Start of AVAILABLE RECORDS

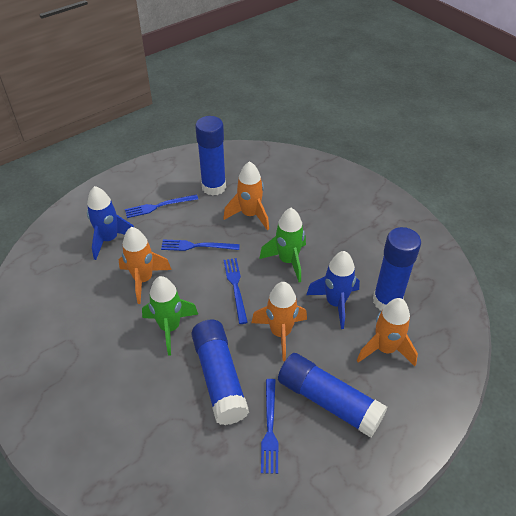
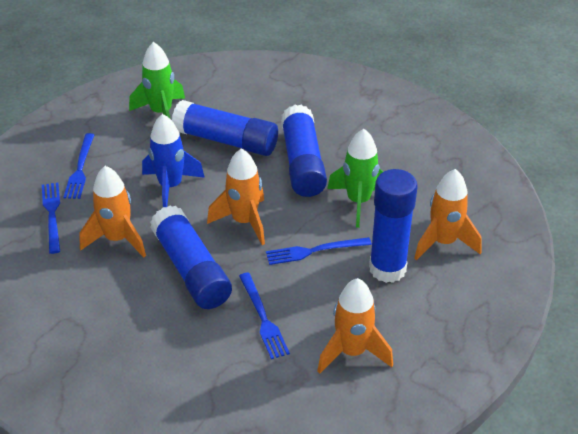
blue rocket: 2 -> 1

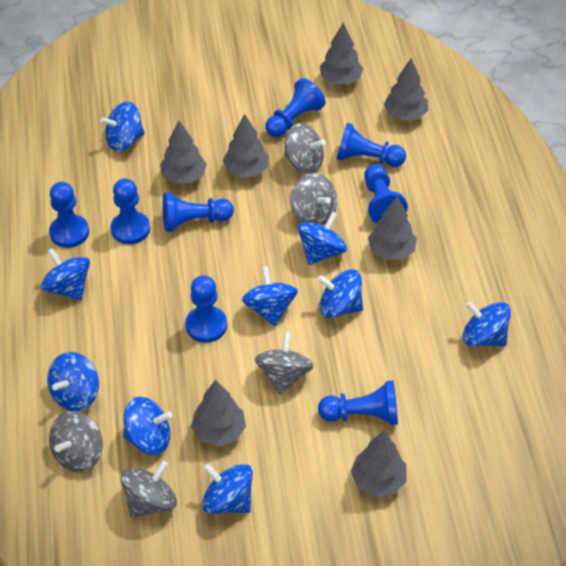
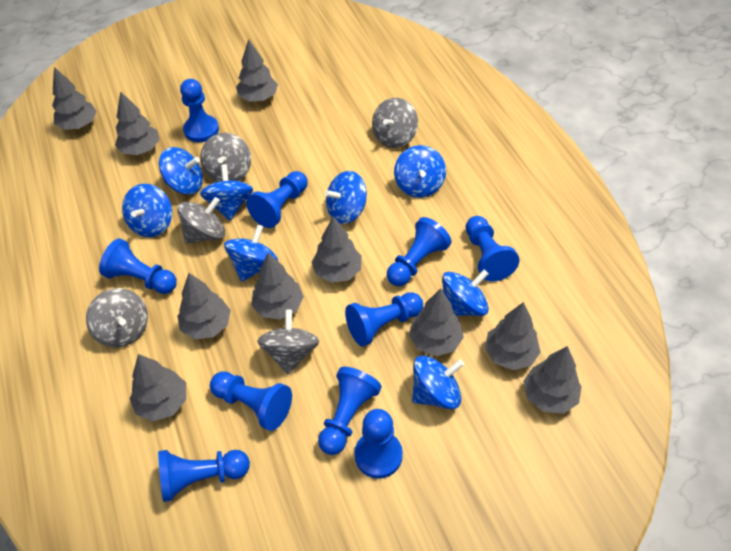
blue pawn: 8 -> 10
blue spinning top: 9 -> 8
grey tree: 7 -> 10

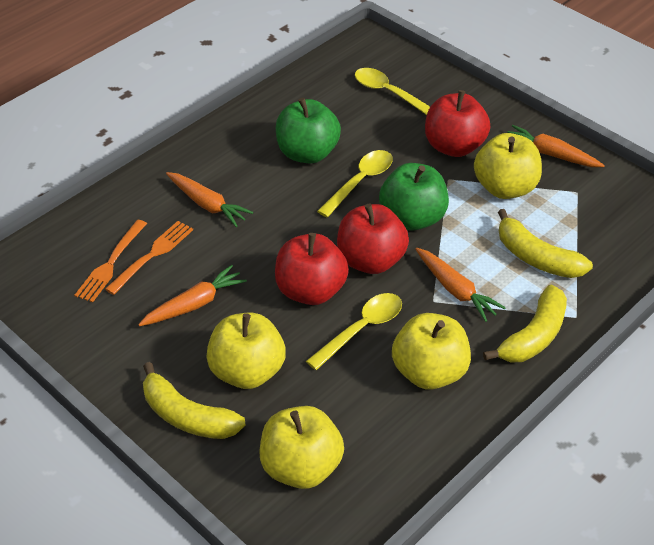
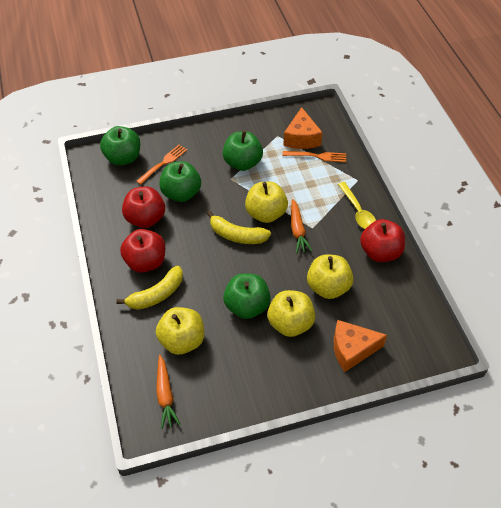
green apple: 2 -> 4
orange carrot: 4 -> 2
orange cheese: 0 -> 2
yellow banana: 3 -> 2
yellow spoon: 3 -> 1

End of AVAILABLE RECORDS

**WORK ORDER:** Transcribe each line above exactly, pictures excluded.

**TASK RESULT:**
blue rocket: 2 -> 1

blue pawn: 8 -> 10
blue spinning top: 9 -> 8
grey tree: 7 -> 10

green apple: 2 -> 4
orange carrot: 4 -> 2
orange cheese: 0 -> 2
yellow banana: 3 -> 2
yellow spoon: 3 -> 1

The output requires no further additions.